- _Record excerpts_:
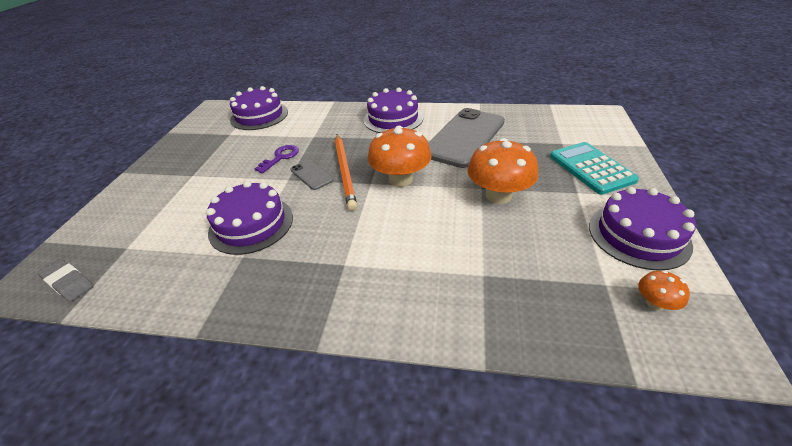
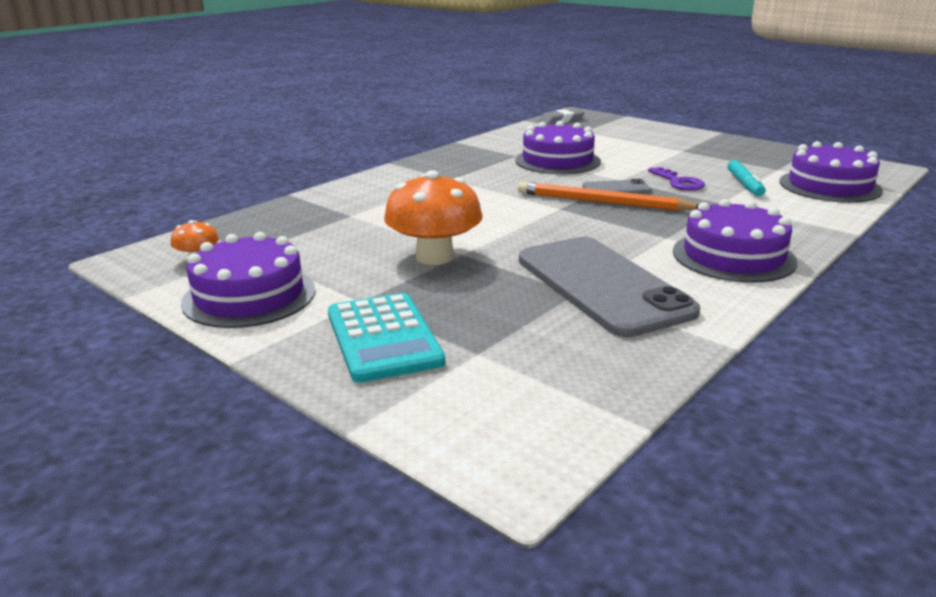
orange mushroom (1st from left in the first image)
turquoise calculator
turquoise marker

--

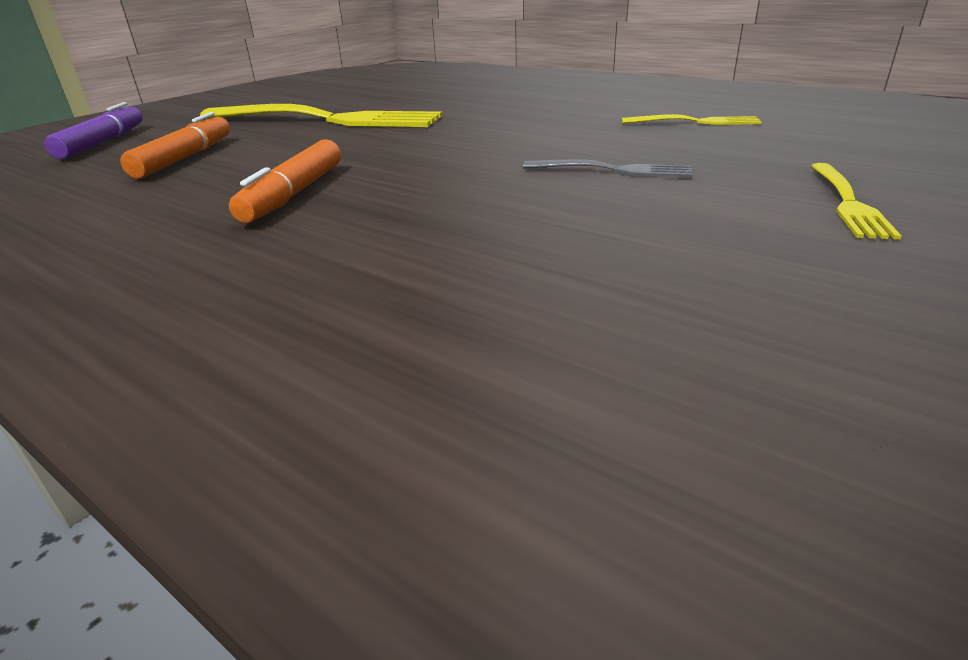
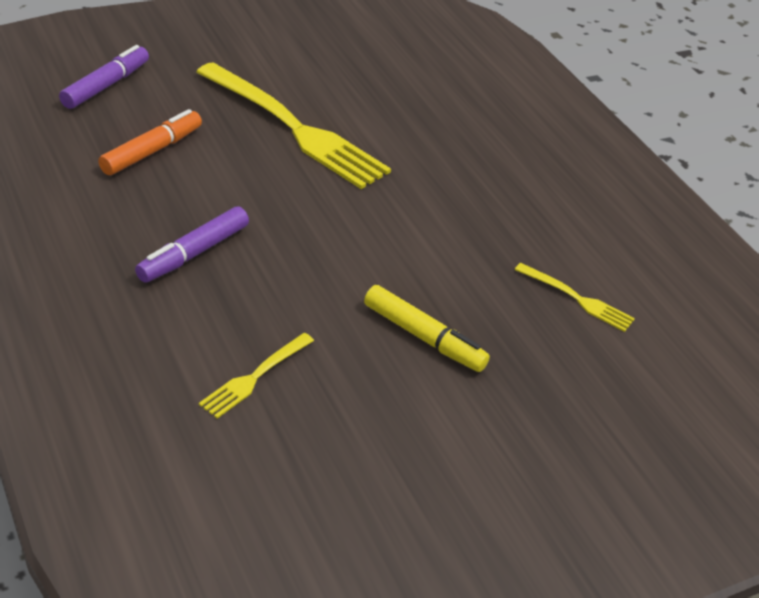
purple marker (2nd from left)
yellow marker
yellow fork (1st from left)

- _Exercise aim_: Beginning with the line holding "orange mushroom (1st" and ending with the line holding "turquoise marker", write out the stretch of material above exactly; add no further lines.

- _Task answer_:
orange mushroom (1st from left in the first image)
turquoise calculator
turquoise marker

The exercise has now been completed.